Data supplied section start

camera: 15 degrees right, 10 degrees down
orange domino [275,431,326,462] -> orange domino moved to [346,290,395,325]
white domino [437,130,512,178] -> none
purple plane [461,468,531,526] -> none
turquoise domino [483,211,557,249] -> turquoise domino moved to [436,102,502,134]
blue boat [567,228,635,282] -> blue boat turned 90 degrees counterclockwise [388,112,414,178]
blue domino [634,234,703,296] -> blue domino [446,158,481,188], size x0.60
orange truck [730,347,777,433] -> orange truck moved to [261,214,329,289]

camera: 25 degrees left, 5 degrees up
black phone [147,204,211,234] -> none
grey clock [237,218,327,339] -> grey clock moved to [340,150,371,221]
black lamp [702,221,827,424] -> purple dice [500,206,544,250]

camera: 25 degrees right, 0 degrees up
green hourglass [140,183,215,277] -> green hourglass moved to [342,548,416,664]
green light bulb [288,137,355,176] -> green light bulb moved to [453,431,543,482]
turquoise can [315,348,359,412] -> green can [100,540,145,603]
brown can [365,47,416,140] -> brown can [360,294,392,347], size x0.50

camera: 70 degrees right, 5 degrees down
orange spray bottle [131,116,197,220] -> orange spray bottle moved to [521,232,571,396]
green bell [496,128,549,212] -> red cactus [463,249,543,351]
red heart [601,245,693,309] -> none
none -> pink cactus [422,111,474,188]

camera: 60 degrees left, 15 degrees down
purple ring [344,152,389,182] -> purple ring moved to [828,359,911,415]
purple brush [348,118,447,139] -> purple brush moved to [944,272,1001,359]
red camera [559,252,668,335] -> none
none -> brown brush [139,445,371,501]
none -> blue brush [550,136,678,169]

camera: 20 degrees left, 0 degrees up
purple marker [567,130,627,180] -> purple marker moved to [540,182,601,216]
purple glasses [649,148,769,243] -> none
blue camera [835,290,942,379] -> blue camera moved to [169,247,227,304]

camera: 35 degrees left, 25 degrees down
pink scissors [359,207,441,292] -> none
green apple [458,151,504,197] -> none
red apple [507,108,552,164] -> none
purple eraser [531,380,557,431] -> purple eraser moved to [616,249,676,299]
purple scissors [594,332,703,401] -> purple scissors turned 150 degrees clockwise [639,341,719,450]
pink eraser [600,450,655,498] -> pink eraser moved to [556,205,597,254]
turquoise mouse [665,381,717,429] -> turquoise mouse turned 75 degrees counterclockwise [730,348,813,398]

Data supplied section end

Exercise prompt:
Please determine the number of lines in the records above that include the string "turquoise", and answer with that number only.

Output below:
3